BEGIN

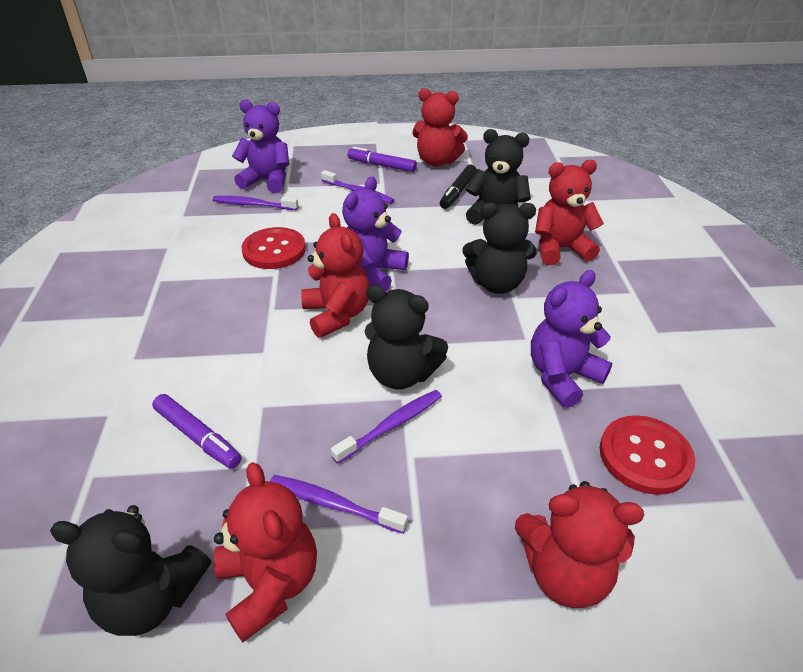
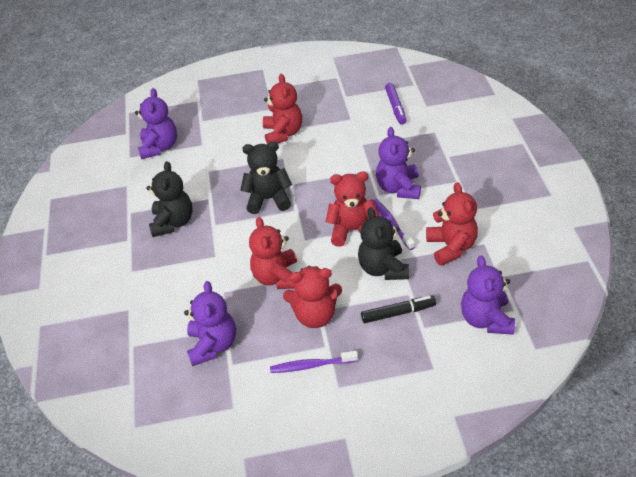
black teddy bear: 4 -> 3
purple marker: 2 -> 1
purple teddy bear: 3 -> 4
purple toothbrush: 4 -> 2
red button: 2 -> 0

END

**Brief:** Lines holding the string "teddy" must be copied out of the entries above.

**Response box:**
black teddy bear: 4 -> 3
purple teddy bear: 3 -> 4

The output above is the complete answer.